Top of Provided entries
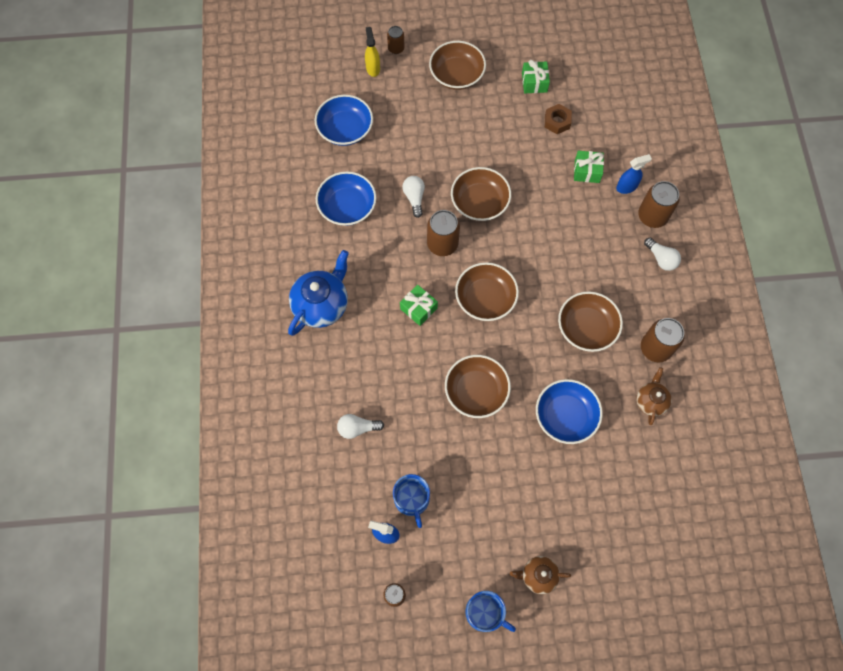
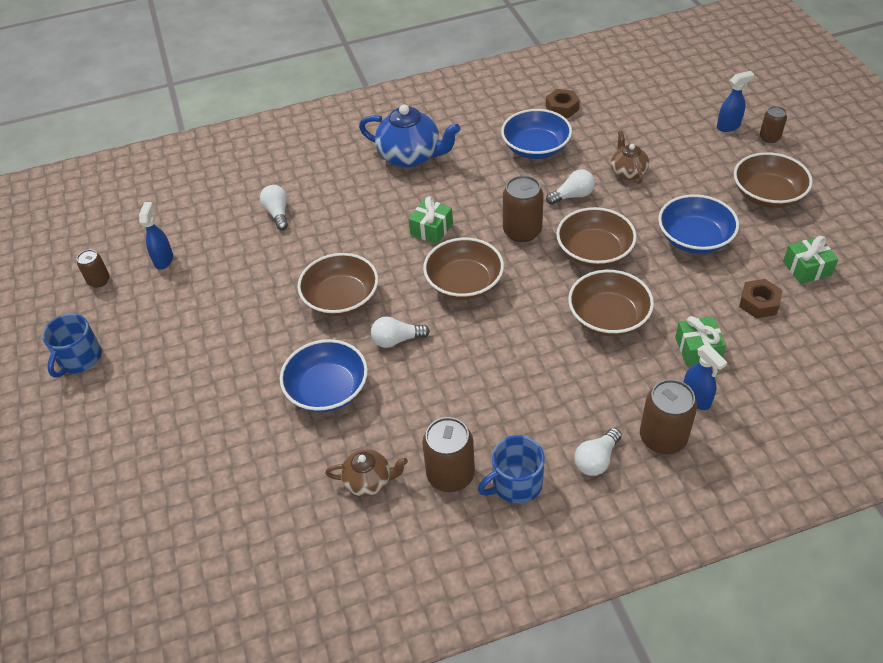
camera: 80 degrees right, 20 degrees down
(303, 173) = (562, 108): none -> brown nut
(345, 129) = (633, 124): blue bowl -> blue bowl (694, 238)
(373, 68) = (728, 126): yellow spray bottle -> blue spray bottle
(412, 499) = (204, 271): blue mug -> blue mug (516, 483)
(530, 358) = (397, 340): none -> white light bulb
(538, 576) = (122, 399): brown teapot -> brown teapot (628, 172)
(586, 328) = (457, 390): brown bowl -> brown bowl (608, 317)

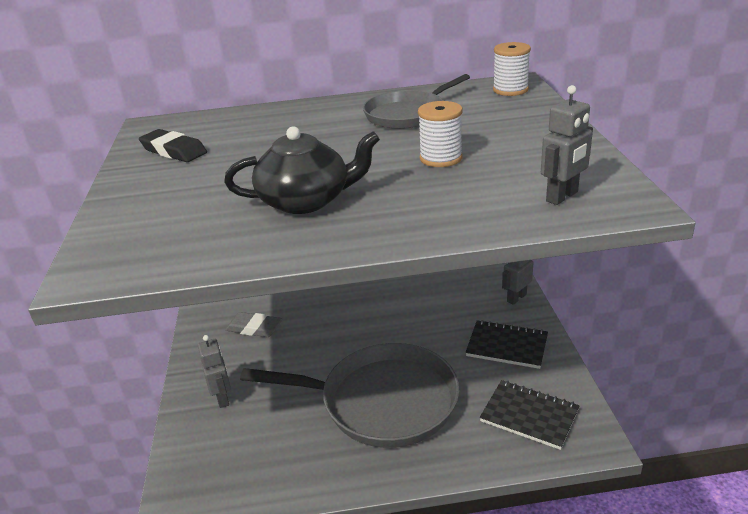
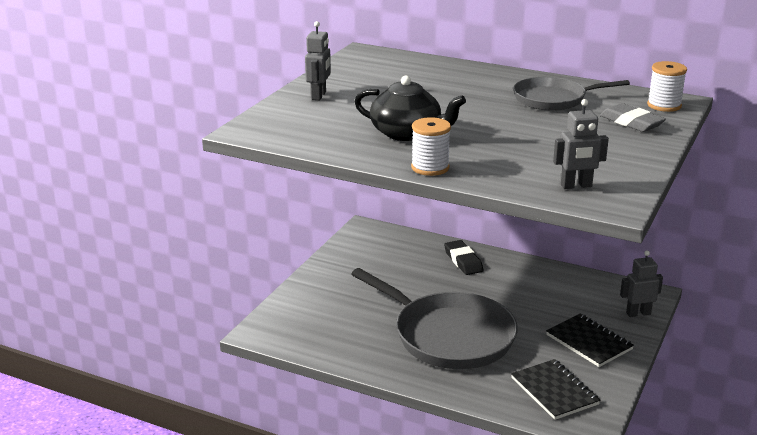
camera: 30 degrees right, 5 degrees down
(174, 151) = (360, 75): black eraser -> black eraser (463, 261)
(222, 398) = (336, 287): grey robot -> grey robot (319, 96)
(254, 328) = (397, 251): grey eraser -> grey eraser (631, 122)
(441, 158) = (531, 136): white spool -> white spool (430, 167)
Bottom of Provided entries
## Problem details:
With the pictures excluded, restate word for word each line from the one that contains "(303, 173) = (562, 108): none -> brown nut" through the last line of the listing above.

## Written response:
(303, 173) = (562, 108): none -> brown nut
(345, 129) = (633, 124): blue bowl -> blue bowl (694, 238)
(373, 68) = (728, 126): yellow spray bottle -> blue spray bottle
(412, 499) = (204, 271): blue mug -> blue mug (516, 483)
(530, 358) = (397, 340): none -> white light bulb
(538, 576) = (122, 399): brown teapot -> brown teapot (628, 172)
(586, 328) = (457, 390): brown bowl -> brown bowl (608, 317)

camera: 30 degrees right, 5 degrees down
(174, 151) = (360, 75): black eraser -> black eraser (463, 261)
(222, 398) = (336, 287): grey robot -> grey robot (319, 96)
(254, 328) = (397, 251): grey eraser -> grey eraser (631, 122)
(441, 158) = (531, 136): white spool -> white spool (430, 167)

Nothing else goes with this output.